WHAT THE TASK REQUIRES ->
Line by line, please look for the word "blue" in the following records, then copy each line you find it in.

DATA TO PROCESS ->
== Segment start ==
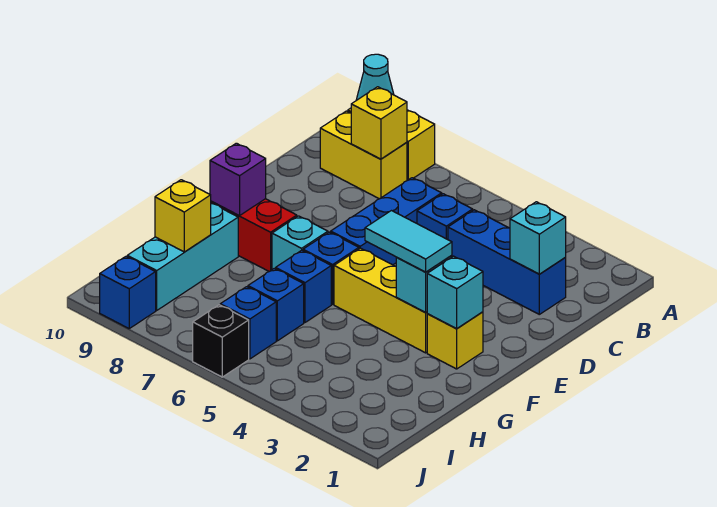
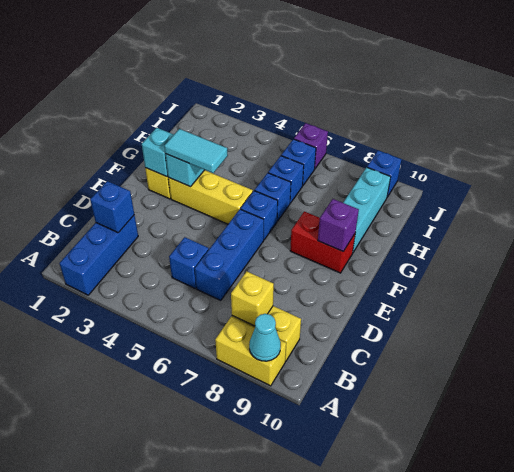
blue brick C2:C4 level 1 -> blue brick A2:C2 level 1
cyan brick C2 level 2 -> blue brick C2 level 2
cyan brick F7 level 1 -> none
yellow brick H9 level 2 -> none
black brick J6 level 1 -> purple brick J6 level 1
== Segment end ==
ANSWER TO THE PROBLEM ->
blue brick C2:C4 level 1 -> blue brick A2:C2 level 1
cyan brick C2 level 2 -> blue brick C2 level 2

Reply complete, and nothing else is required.